■ Problem requirements
Each entry below should be echoed exactly, with pictures omitted.

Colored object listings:
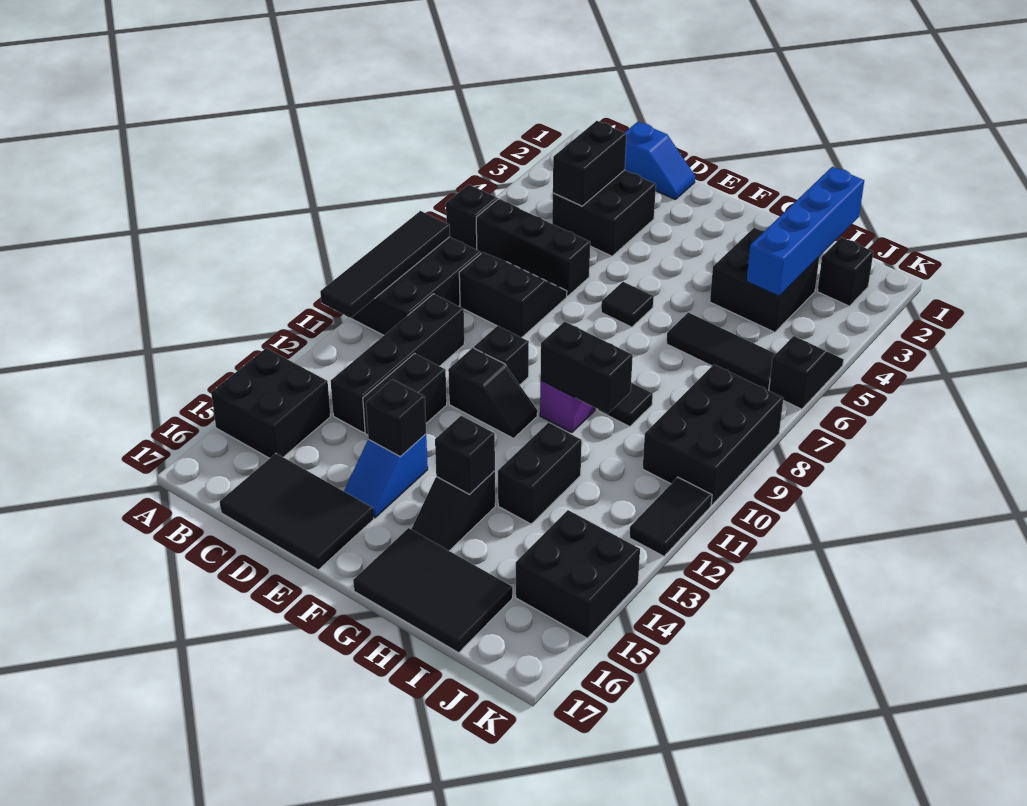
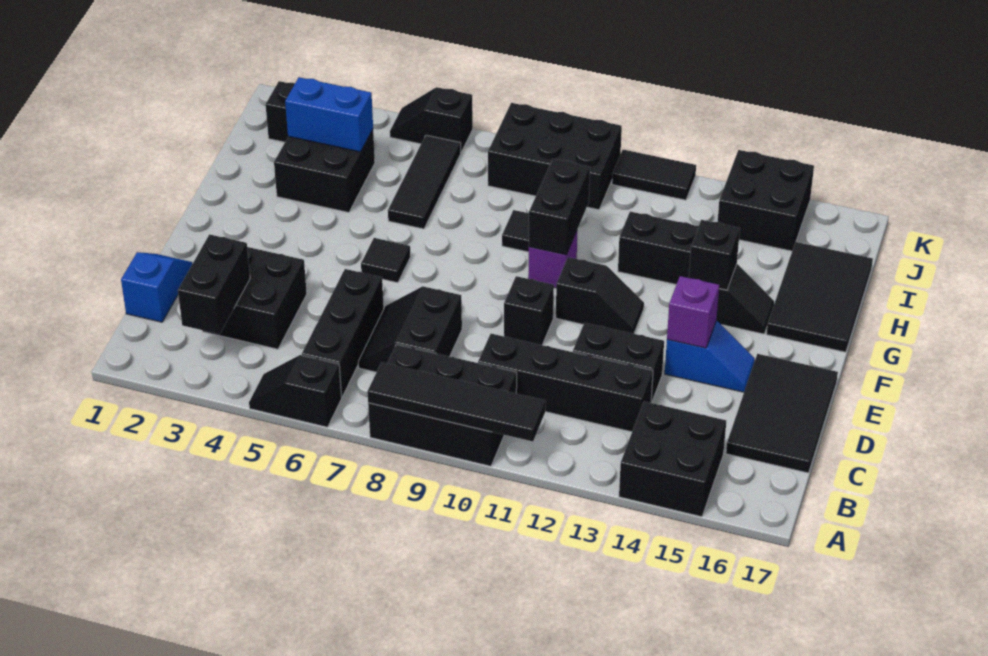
black brick C3:C4 level 2 -> black brick B3:C3 level 2
black slope E11:F11 level 1 top E -> black slope F11:F12 level 1 top 11
black brick E14 level 2 -> purple brick E14 level 2
blue brick I1:I4 level 2 -> blue brick I3:I4 level 2

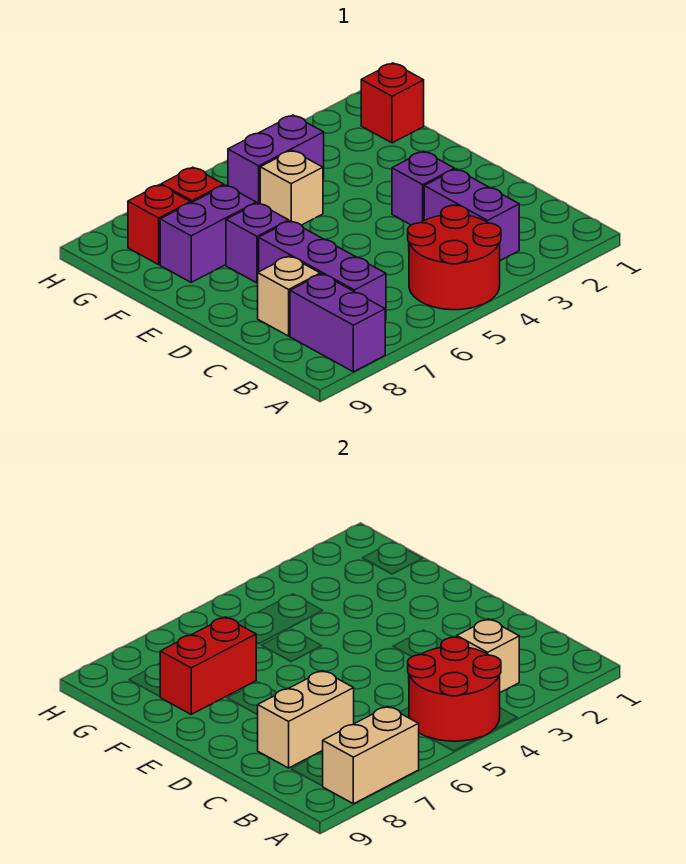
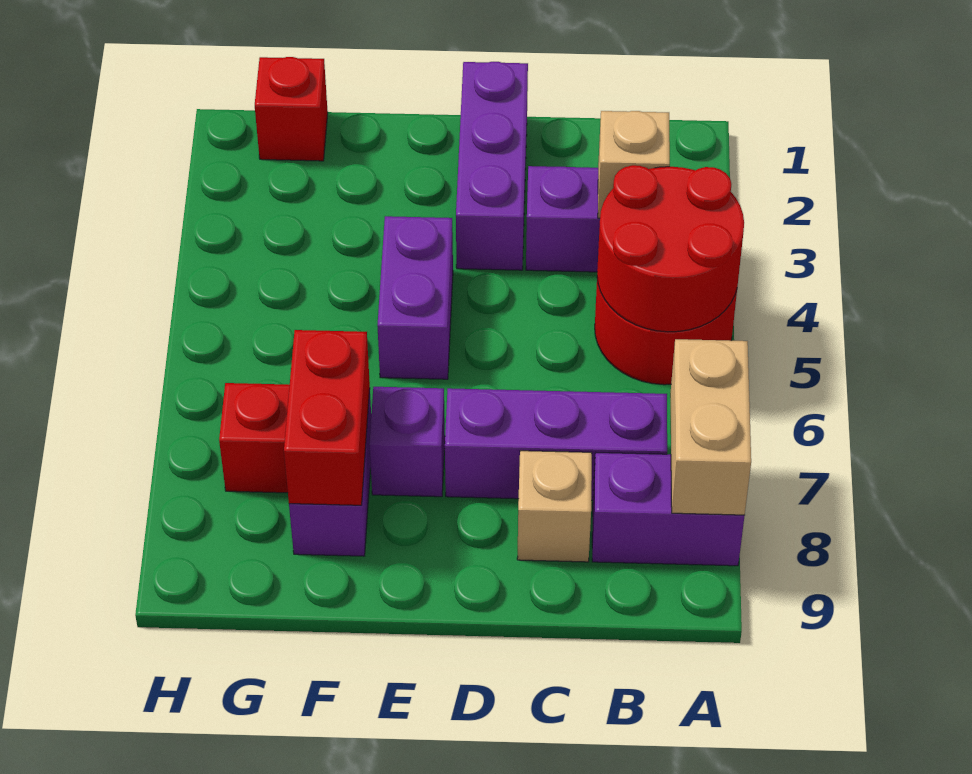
tan brick C7:C8 level 2 -> none
purple brick D3 level 1 -> purple brick D1:D3 level 1
tan brick F5 level 1 -> none
purple brick G4:G5 level 1 -> purple brick E4:E5 level 1
red brick G8 level 1 -> none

■ Solution to this task
black brick C3:C4 level 2 -> black brick B3:C3 level 2
black slope E11:F11 level 1 top E -> black slope F11:F12 level 1 top 11
black brick E14 level 2 -> purple brick E14 level 2
blue brick I1:I4 level 2 -> blue brick I3:I4 level 2

tan brick C7:C8 level 2 -> none
purple brick D3 level 1 -> purple brick D1:D3 level 1
tan brick F5 level 1 -> none
purple brick G4:G5 level 1 -> purple brick E4:E5 level 1
red brick G8 level 1 -> none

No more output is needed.